▸ **Data shown**
*** Begin section ***

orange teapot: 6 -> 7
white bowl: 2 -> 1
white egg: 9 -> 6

*** End section ***
*** Begin section ***

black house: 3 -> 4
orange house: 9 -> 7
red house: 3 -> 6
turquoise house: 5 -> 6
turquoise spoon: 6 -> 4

*** End section ***
*** Begin section ***

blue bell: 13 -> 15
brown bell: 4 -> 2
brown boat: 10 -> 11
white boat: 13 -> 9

*** End section ***

▸ **Required work**
Copy each line of the records containing the string "white".

▸ **Solution to the problem**
white bowl: 2 -> 1
white egg: 9 -> 6
white boat: 13 -> 9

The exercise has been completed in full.